▸ ENTRIES PROVIDED:
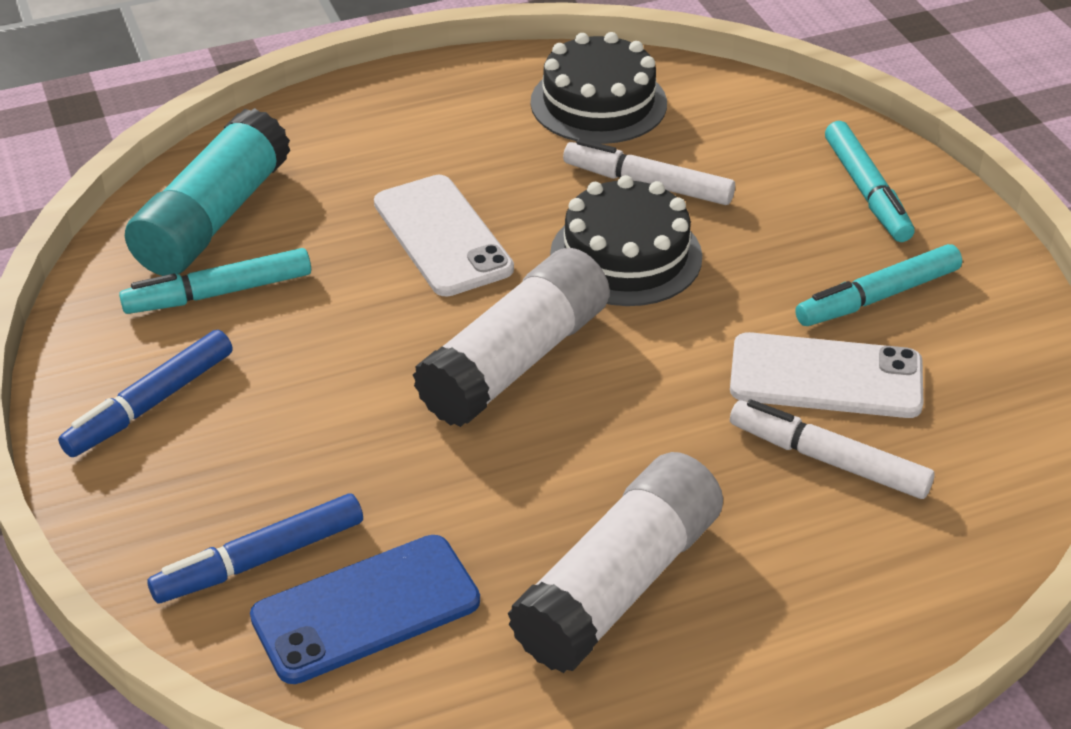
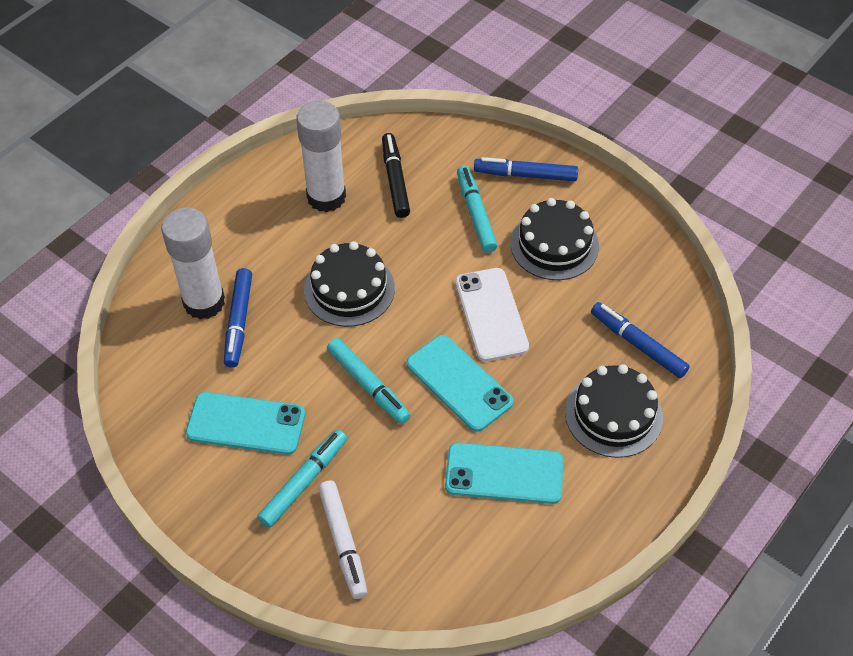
black cake: 2 -> 3
black marker: 0 -> 1
blue marker: 2 -> 3
blue phone: 1 -> 0
turquoise glue stick: 1 -> 0
turquoise phone: 0 -> 3
white marker: 2 -> 1
white phone: 2 -> 1

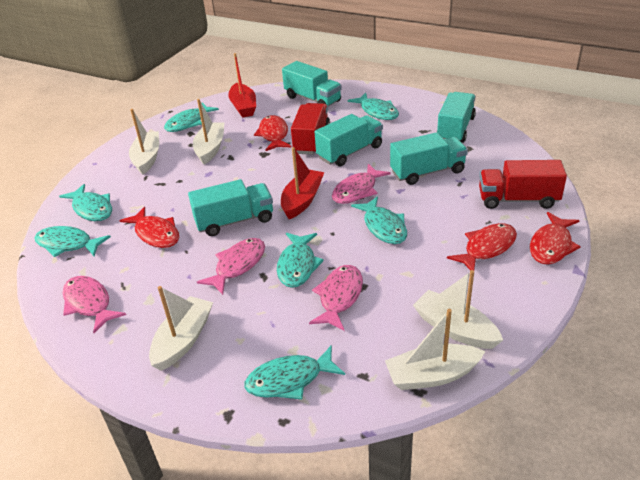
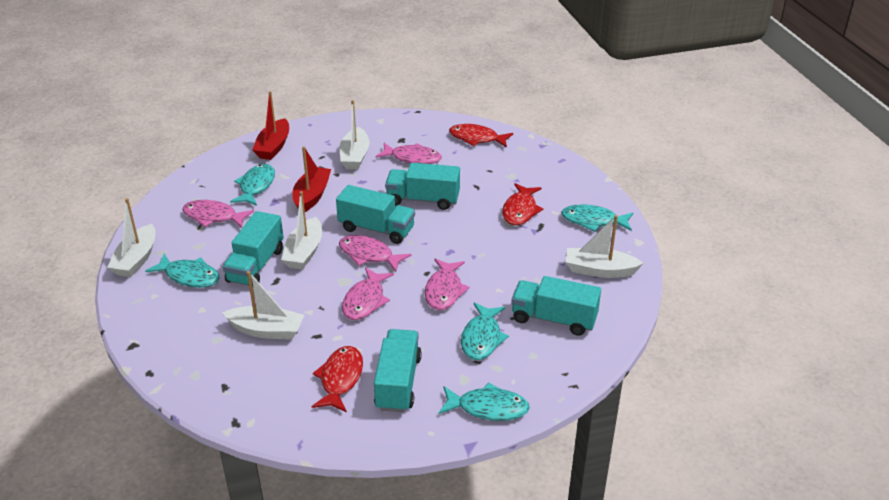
pink fish: 4 -> 5
red fish: 4 -> 3
red truck: 2 -> 0
turquoise fish: 7 -> 5

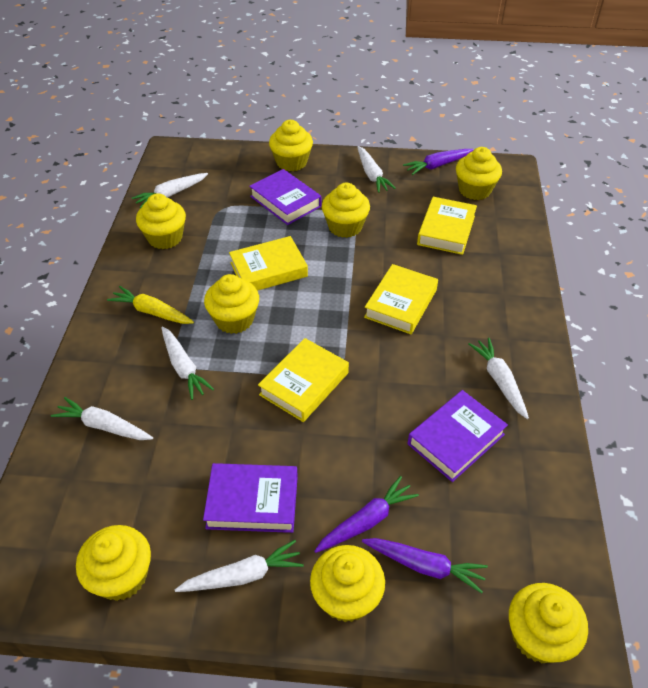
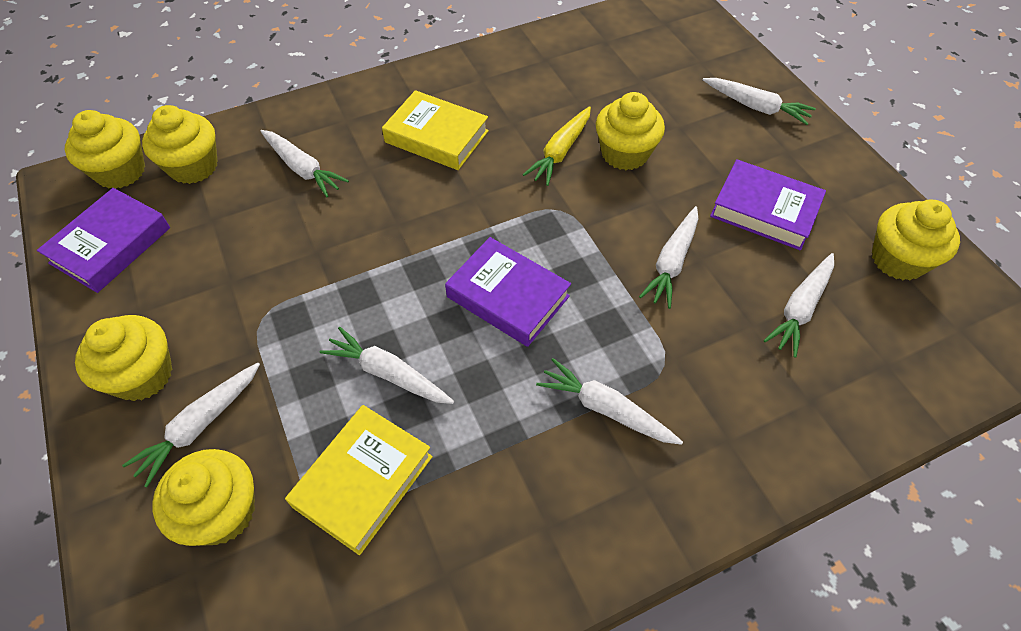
purple carrot: 3 -> 0
white carrot: 6 -> 7
yellow book: 4 -> 2
yellow cupcake: 8 -> 6

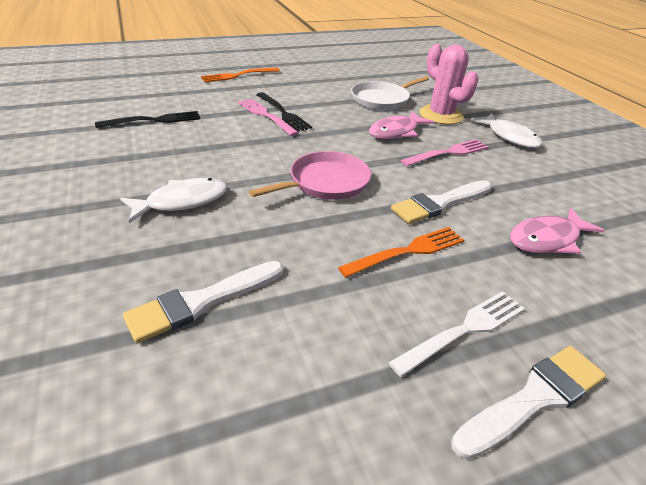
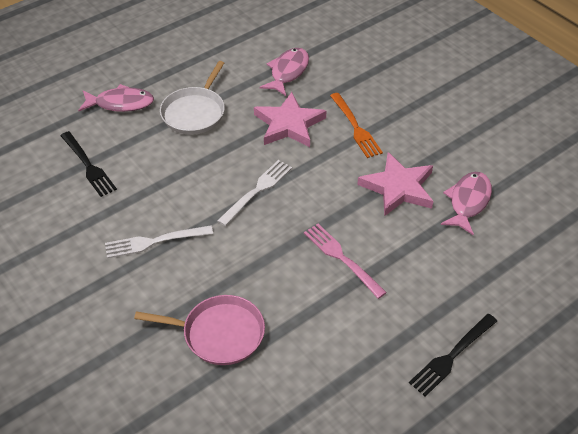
orange fork: 2 -> 1
pink cactus: 1 -> 0
pink fish: 2 -> 3
pink fork: 2 -> 1
pink star: 0 -> 2
white brush: 3 -> 0
white fish: 2 -> 0
white fork: 1 -> 2

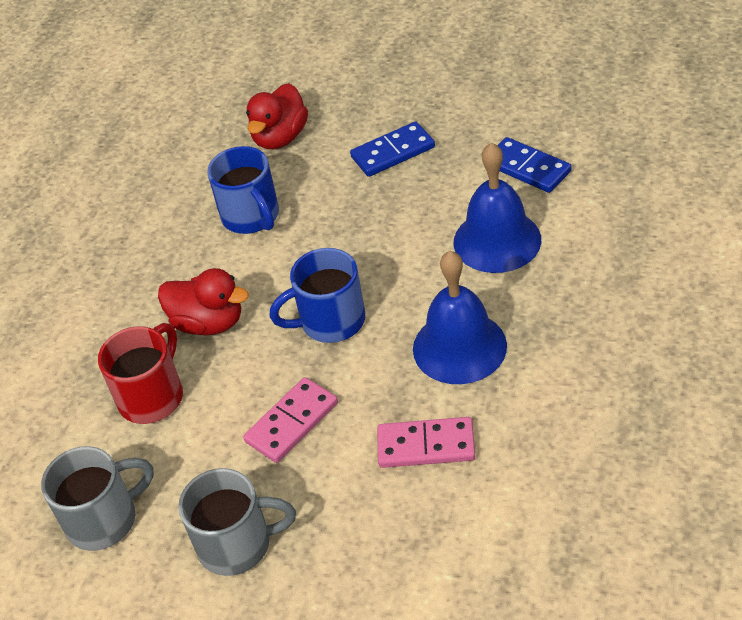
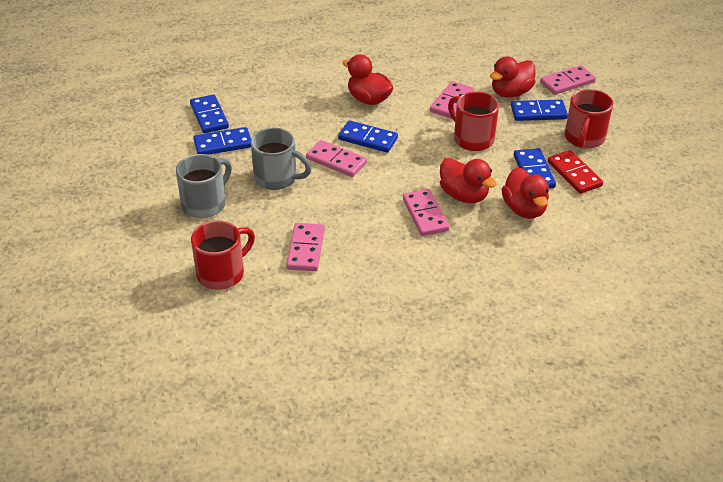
blue bell: 2 -> 0
blue domino: 2 -> 5
blue mug: 2 -> 0
pink domino: 2 -> 5
red domino: 0 -> 1
red duck: 2 -> 4
red mug: 1 -> 3

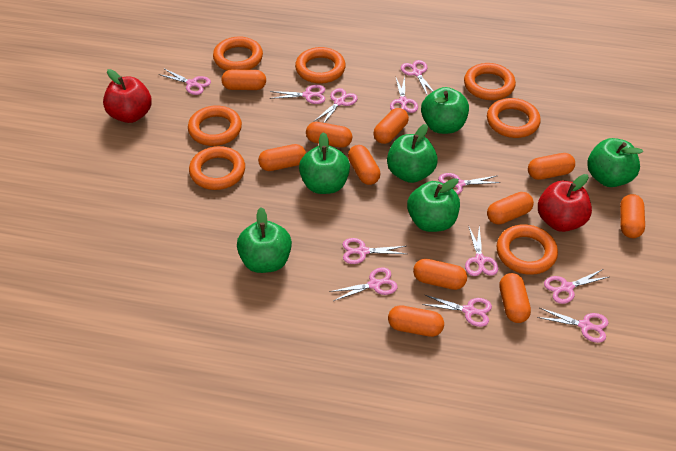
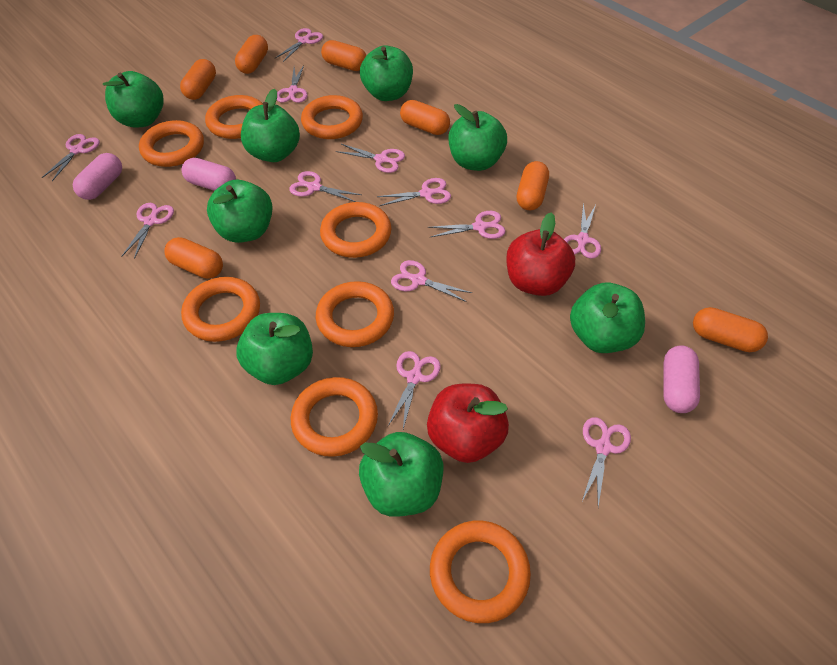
green apple: 6 -> 8
orange capsule: 11 -> 7
orange ring: 7 -> 8
pink capsule: 0 -> 3

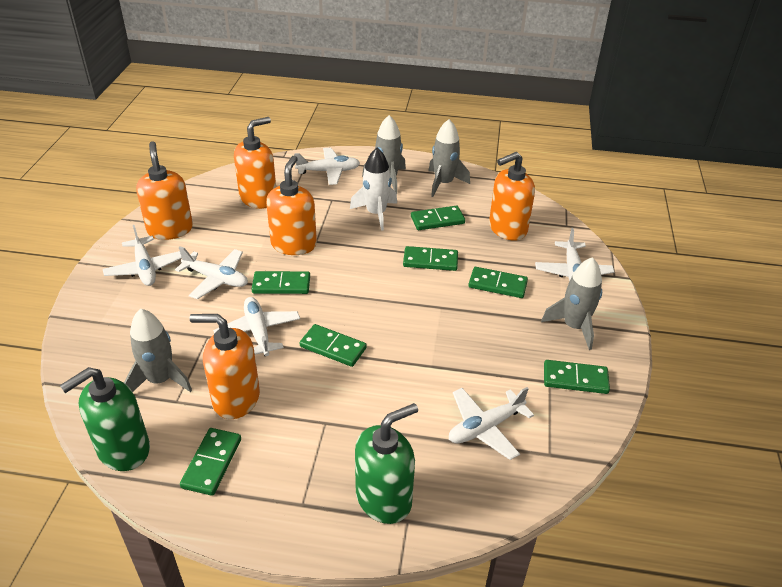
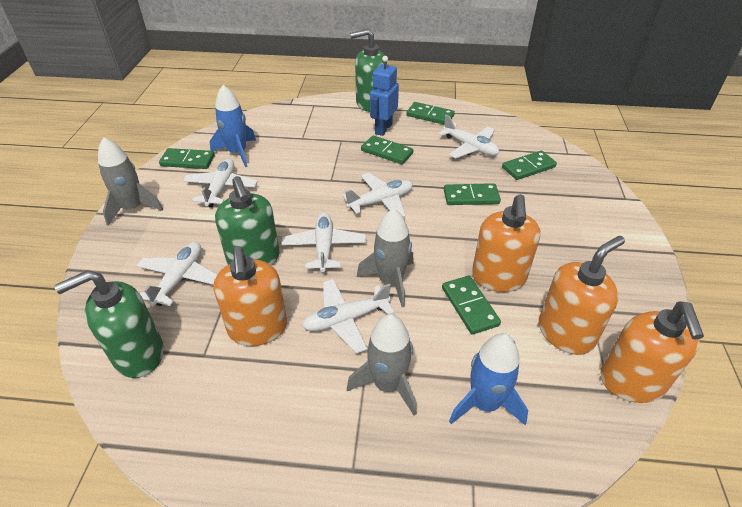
blue robot: 0 -> 1
blue rocket: 0 -> 2
green domino: 7 -> 6
green soap dispenser: 2 -> 3
grey rocket: 4 -> 3
orange soap dispenser: 5 -> 4
white rocket: 1 -> 0

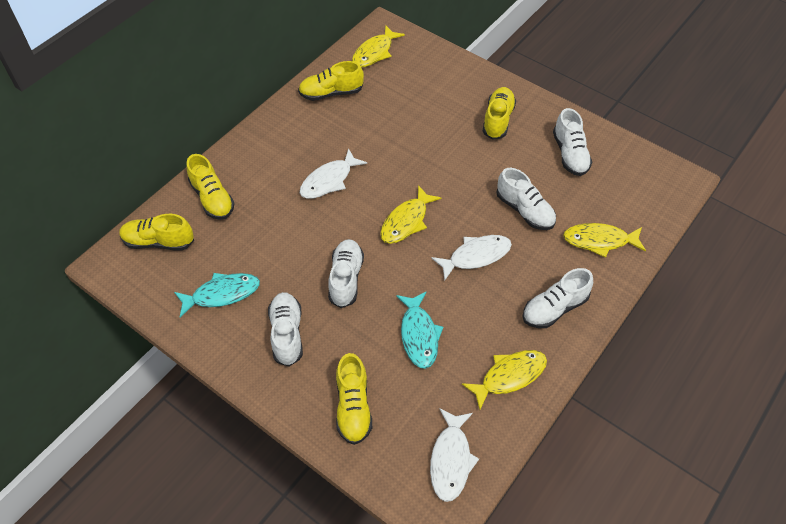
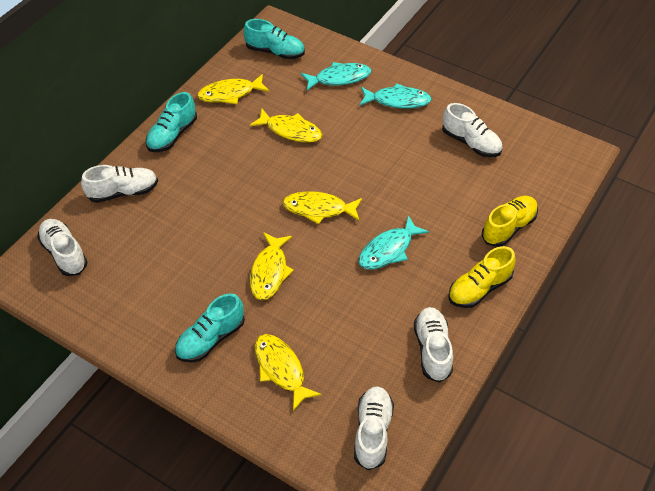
turquoise fish: 2 -> 3
turquoise shoe: 0 -> 3
white fish: 3 -> 0
yellow fish: 4 -> 5
yellow shoe: 5 -> 2

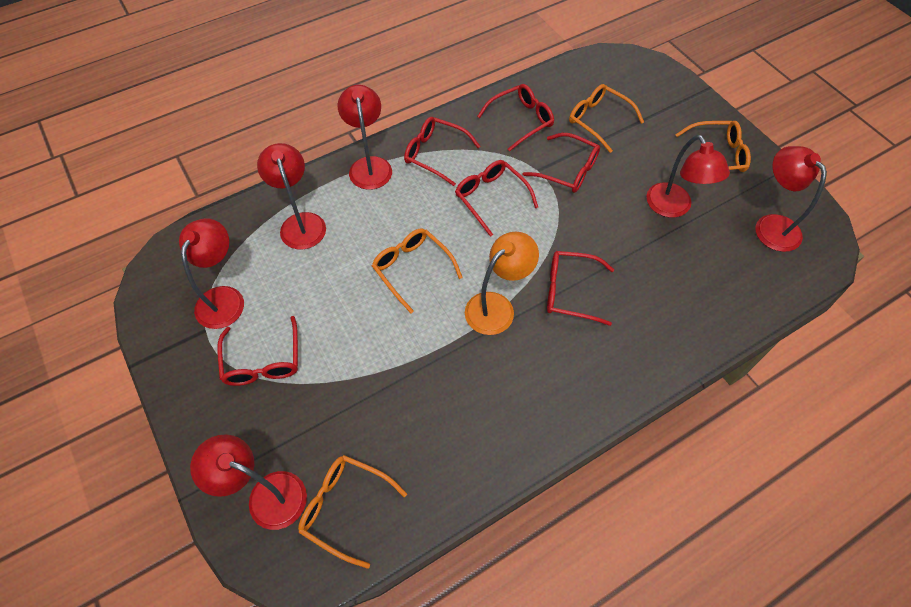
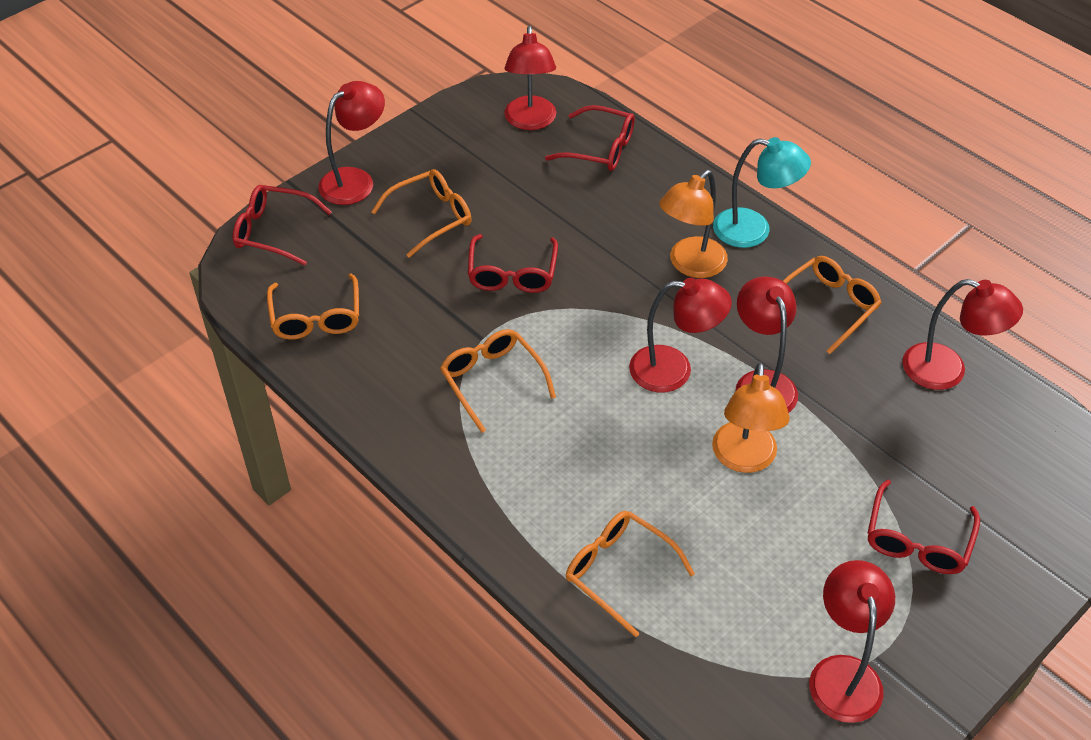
orange glasses: 4 -> 5
orange lamp: 1 -> 2
red glasses: 6 -> 4
turquoise lamp: 0 -> 1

▸ WHAT YOU ARE ASKED TO DO: How many lines in the listing above include the word "orange"? Respond with the number and nothing else.

▸ OUTPUT OF THE TASK: 6